++++ INPUT DATA ++++

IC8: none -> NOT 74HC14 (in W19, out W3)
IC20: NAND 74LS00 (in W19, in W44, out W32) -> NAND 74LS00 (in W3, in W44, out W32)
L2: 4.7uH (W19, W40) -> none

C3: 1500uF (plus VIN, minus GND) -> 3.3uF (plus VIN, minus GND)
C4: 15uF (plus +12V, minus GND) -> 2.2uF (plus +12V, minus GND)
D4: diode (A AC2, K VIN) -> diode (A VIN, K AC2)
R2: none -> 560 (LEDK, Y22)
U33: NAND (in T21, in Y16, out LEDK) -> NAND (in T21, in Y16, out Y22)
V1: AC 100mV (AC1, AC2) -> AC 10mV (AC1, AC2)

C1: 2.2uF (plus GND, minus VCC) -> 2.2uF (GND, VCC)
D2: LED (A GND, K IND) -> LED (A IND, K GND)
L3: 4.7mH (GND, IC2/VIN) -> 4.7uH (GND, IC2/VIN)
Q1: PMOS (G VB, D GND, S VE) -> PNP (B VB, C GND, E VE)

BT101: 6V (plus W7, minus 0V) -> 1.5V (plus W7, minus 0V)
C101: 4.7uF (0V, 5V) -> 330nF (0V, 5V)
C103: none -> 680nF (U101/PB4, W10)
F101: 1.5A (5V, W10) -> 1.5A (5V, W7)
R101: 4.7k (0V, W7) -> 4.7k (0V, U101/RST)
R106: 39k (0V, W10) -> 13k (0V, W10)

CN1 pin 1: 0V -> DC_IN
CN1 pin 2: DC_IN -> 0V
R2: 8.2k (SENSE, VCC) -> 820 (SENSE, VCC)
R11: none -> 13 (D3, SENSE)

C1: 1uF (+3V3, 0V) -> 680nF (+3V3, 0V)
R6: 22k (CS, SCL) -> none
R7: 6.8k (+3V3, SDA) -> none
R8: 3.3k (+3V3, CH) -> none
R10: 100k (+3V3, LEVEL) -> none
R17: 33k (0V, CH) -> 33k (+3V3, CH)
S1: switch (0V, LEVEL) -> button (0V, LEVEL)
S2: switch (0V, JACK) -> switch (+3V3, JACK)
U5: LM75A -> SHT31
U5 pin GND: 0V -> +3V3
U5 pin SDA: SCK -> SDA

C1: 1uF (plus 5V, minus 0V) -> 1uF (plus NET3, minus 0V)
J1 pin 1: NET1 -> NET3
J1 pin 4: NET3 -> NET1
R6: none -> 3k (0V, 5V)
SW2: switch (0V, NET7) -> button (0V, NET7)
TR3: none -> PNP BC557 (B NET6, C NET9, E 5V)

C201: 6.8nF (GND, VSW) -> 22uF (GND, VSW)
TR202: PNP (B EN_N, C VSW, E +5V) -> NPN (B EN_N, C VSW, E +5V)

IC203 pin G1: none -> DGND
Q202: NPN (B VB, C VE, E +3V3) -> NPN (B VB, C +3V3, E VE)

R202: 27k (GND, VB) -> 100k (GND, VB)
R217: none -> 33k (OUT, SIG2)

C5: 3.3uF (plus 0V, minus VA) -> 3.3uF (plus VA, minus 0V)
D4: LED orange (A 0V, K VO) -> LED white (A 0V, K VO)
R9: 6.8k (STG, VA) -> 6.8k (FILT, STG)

++++

ACTIVITY. So that no detail is lost, give every line of the data again exactly.

EXPECTED OUTPUT.
IC8: none -> NOT 74HC14 (in W19, out W3)
IC20: NAND 74LS00 (in W19, in W44, out W32) -> NAND 74LS00 (in W3, in W44, out W32)
L2: 4.7uH (W19, W40) -> none

C3: 1500uF (plus VIN, minus GND) -> 3.3uF (plus VIN, minus GND)
C4: 15uF (plus +12V, minus GND) -> 2.2uF (plus +12V, minus GND)
D4: diode (A AC2, K VIN) -> diode (A VIN, K AC2)
R2: none -> 560 (LEDK, Y22)
U33: NAND (in T21, in Y16, out LEDK) -> NAND (in T21, in Y16, out Y22)
V1: AC 100mV (AC1, AC2) -> AC 10mV (AC1, AC2)

C1: 2.2uF (plus GND, minus VCC) -> 2.2uF (GND, VCC)
D2: LED (A GND, K IND) -> LED (A IND, K GND)
L3: 4.7mH (GND, IC2/VIN) -> 4.7uH (GND, IC2/VIN)
Q1: PMOS (G VB, D GND, S VE) -> PNP (B VB, C GND, E VE)

BT101: 6V (plus W7, minus 0V) -> 1.5V (plus W7, minus 0V)
C101: 4.7uF (0V, 5V) -> 330nF (0V, 5V)
C103: none -> 680nF (U101/PB4, W10)
F101: 1.5A (5V, W10) -> 1.5A (5V, W7)
R101: 4.7k (0V, W7) -> 4.7k (0V, U101/RST)
R106: 39k (0V, W10) -> 13k (0V, W10)

CN1 pin 1: 0V -> DC_IN
CN1 pin 2: DC_IN -> 0V
R2: 8.2k (SENSE, VCC) -> 820 (SENSE, VCC)
R11: none -> 13 (D3, SENSE)

C1: 1uF (+3V3, 0V) -> 680nF (+3V3, 0V)
R6: 22k (CS, SCL) -> none
R7: 6.8k (+3V3, SDA) -> none
R8: 3.3k (+3V3, CH) -> none
R10: 100k (+3V3, LEVEL) -> none
R17: 33k (0V, CH) -> 33k (+3V3, CH)
S1: switch (0V, LEVEL) -> button (0V, LEVEL)
S2: switch (0V, JACK) -> switch (+3V3, JACK)
U5: LM75A -> SHT31
U5 pin GND: 0V -> +3V3
U5 pin SDA: SCK -> SDA

C1: 1uF (plus 5V, minus 0V) -> 1uF (plus NET3, minus 0V)
J1 pin 1: NET1 -> NET3
J1 pin 4: NET3 -> NET1
R6: none -> 3k (0V, 5V)
SW2: switch (0V, NET7) -> button (0V, NET7)
TR3: none -> PNP BC557 (B NET6, C NET9, E 5V)

C201: 6.8nF (GND, VSW) -> 22uF (GND, VSW)
TR202: PNP (B EN_N, C VSW, E +5V) -> NPN (B EN_N, C VSW, E +5V)

IC203 pin G1: none -> DGND
Q202: NPN (B VB, C VE, E +3V3) -> NPN (B VB, C +3V3, E VE)

R202: 27k (GND, VB) -> 100k (GND, VB)
R217: none -> 33k (OUT, SIG2)

C5: 3.3uF (plus 0V, minus VA) -> 3.3uF (plus VA, minus 0V)
D4: LED orange (A 0V, K VO) -> LED white (A 0V, K VO)
R9: 6.8k (STG, VA) -> 6.8k (FILT, STG)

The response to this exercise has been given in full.